» **EXERCISE INSTRUCTIONS**
Copy all entries exactly.

=== RECORDS SHOWN ===

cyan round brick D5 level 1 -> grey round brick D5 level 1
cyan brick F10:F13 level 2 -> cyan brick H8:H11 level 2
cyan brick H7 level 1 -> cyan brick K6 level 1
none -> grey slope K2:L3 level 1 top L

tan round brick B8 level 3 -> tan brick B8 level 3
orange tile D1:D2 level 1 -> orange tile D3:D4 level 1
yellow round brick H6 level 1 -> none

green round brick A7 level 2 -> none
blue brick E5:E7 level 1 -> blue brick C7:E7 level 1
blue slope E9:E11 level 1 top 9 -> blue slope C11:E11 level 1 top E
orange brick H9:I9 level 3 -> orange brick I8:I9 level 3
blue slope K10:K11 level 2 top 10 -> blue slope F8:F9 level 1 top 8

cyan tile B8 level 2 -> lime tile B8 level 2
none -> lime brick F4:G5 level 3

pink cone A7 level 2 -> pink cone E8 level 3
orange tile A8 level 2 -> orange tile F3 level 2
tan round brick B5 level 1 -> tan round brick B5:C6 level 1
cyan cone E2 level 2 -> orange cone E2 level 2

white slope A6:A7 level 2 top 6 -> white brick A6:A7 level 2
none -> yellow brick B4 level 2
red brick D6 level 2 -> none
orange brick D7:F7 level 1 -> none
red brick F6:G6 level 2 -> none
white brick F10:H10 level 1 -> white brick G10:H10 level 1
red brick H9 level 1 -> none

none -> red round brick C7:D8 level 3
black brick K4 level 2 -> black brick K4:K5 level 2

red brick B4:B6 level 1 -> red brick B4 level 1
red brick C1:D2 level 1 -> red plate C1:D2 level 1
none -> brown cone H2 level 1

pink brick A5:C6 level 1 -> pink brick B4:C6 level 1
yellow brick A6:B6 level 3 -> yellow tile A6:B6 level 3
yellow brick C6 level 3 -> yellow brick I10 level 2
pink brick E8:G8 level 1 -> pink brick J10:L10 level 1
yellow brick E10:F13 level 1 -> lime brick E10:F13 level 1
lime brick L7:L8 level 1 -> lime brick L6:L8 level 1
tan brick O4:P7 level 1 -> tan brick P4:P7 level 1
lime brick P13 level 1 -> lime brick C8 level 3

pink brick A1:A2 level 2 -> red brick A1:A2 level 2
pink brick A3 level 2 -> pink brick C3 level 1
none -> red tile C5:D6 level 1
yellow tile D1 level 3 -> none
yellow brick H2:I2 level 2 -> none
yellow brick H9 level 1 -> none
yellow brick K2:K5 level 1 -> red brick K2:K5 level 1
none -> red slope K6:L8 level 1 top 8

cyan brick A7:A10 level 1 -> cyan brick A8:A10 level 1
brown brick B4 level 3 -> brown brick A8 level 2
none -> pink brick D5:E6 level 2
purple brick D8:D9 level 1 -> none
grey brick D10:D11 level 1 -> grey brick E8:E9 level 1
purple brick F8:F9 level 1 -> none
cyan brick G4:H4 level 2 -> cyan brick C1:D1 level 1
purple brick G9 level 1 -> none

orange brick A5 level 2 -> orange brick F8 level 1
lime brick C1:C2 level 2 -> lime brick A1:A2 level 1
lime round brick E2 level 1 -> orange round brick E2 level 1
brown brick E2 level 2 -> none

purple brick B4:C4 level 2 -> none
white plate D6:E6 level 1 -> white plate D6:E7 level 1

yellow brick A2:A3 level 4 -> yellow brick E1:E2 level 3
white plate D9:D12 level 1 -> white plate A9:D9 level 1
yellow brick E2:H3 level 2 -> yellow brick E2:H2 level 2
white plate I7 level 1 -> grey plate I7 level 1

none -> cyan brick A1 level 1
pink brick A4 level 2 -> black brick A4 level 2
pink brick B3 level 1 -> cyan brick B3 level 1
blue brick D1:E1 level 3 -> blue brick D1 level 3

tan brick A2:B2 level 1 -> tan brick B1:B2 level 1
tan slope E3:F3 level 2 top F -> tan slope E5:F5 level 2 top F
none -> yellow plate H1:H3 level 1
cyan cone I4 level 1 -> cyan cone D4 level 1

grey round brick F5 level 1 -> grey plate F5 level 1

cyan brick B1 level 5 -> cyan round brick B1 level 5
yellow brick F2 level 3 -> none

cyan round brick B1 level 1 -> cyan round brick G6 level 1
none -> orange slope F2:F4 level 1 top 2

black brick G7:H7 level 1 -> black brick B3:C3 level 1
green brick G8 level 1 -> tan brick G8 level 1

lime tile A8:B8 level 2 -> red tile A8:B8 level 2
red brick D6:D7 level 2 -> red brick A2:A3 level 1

===

» **TASK RESPONSE**
cyan round brick D5 level 1 -> grey round brick D5 level 1
cyan brick F10:F13 level 2 -> cyan brick H8:H11 level 2
cyan brick H7 level 1 -> cyan brick K6 level 1
none -> grey slope K2:L3 level 1 top L

tan round brick B8 level 3 -> tan brick B8 level 3
orange tile D1:D2 level 1 -> orange tile D3:D4 level 1
yellow round brick H6 level 1 -> none

green round brick A7 level 2 -> none
blue brick E5:E7 level 1 -> blue brick C7:E7 level 1
blue slope E9:E11 level 1 top 9 -> blue slope C11:E11 level 1 top E
orange brick H9:I9 level 3 -> orange brick I8:I9 level 3
blue slope K10:K11 level 2 top 10 -> blue slope F8:F9 level 1 top 8

cyan tile B8 level 2 -> lime tile B8 level 2
none -> lime brick F4:G5 level 3

pink cone A7 level 2 -> pink cone E8 level 3
orange tile A8 level 2 -> orange tile F3 level 2
tan round brick B5 level 1 -> tan round brick B5:C6 level 1
cyan cone E2 level 2 -> orange cone E2 level 2

white slope A6:A7 level 2 top 6 -> white brick A6:A7 level 2
none -> yellow brick B4 level 2
red brick D6 level 2 -> none
orange brick D7:F7 level 1 -> none
red brick F6:G6 level 2 -> none
white brick F10:H10 level 1 -> white brick G10:H10 level 1
red brick H9 level 1 -> none

none -> red round brick C7:D8 level 3
black brick K4 level 2 -> black brick K4:K5 level 2

red brick B4:B6 level 1 -> red brick B4 level 1
red brick C1:D2 level 1 -> red plate C1:D2 level 1
none -> brown cone H2 level 1

pink brick A5:C6 level 1 -> pink brick B4:C6 level 1
yellow brick A6:B6 level 3 -> yellow tile A6:B6 level 3
yellow brick C6 level 3 -> yellow brick I10 level 2
pink brick E8:G8 level 1 -> pink brick J10:L10 level 1
yellow brick E10:F13 level 1 -> lime brick E10:F13 level 1
lime brick L7:L8 level 1 -> lime brick L6:L8 level 1
tan brick O4:P7 level 1 -> tan brick P4:P7 level 1
lime brick P13 level 1 -> lime brick C8 level 3

pink brick A1:A2 level 2 -> red brick A1:A2 level 2
pink brick A3 level 2 -> pink brick C3 level 1
none -> red tile C5:D6 level 1
yellow tile D1 level 3 -> none
yellow brick H2:I2 level 2 -> none
yellow brick H9 level 1 -> none
yellow brick K2:K5 level 1 -> red brick K2:K5 level 1
none -> red slope K6:L8 level 1 top 8

cyan brick A7:A10 level 1 -> cyan brick A8:A10 level 1
brown brick B4 level 3 -> brown brick A8 level 2
none -> pink brick D5:E6 level 2
purple brick D8:D9 level 1 -> none
grey brick D10:D11 level 1 -> grey brick E8:E9 level 1
purple brick F8:F9 level 1 -> none
cyan brick G4:H4 level 2 -> cyan brick C1:D1 level 1
purple brick G9 level 1 -> none

orange brick A5 level 2 -> orange brick F8 level 1
lime brick C1:C2 level 2 -> lime brick A1:A2 level 1
lime round brick E2 level 1 -> orange round brick E2 level 1
brown brick E2 level 2 -> none

purple brick B4:C4 level 2 -> none
white plate D6:E6 level 1 -> white plate D6:E7 level 1

yellow brick A2:A3 level 4 -> yellow brick E1:E2 level 3
white plate D9:D12 level 1 -> white plate A9:D9 level 1
yellow brick E2:H3 level 2 -> yellow brick E2:H2 level 2
white plate I7 level 1 -> grey plate I7 level 1

none -> cyan brick A1 level 1
pink brick A4 level 2 -> black brick A4 level 2
pink brick B3 level 1 -> cyan brick B3 level 1
blue brick D1:E1 level 3 -> blue brick D1 level 3

tan brick A2:B2 level 1 -> tan brick B1:B2 level 1
tan slope E3:F3 level 2 top F -> tan slope E5:F5 level 2 top F
none -> yellow plate H1:H3 level 1
cyan cone I4 level 1 -> cyan cone D4 level 1

grey round brick F5 level 1 -> grey plate F5 level 1

cyan brick B1 level 5 -> cyan round brick B1 level 5
yellow brick F2 level 3 -> none

cyan round brick B1 level 1 -> cyan round brick G6 level 1
none -> orange slope F2:F4 level 1 top 2

black brick G7:H7 level 1 -> black brick B3:C3 level 1
green brick G8 level 1 -> tan brick G8 level 1

lime tile A8:B8 level 2 -> red tile A8:B8 level 2
red brick D6:D7 level 2 -> red brick A2:A3 level 1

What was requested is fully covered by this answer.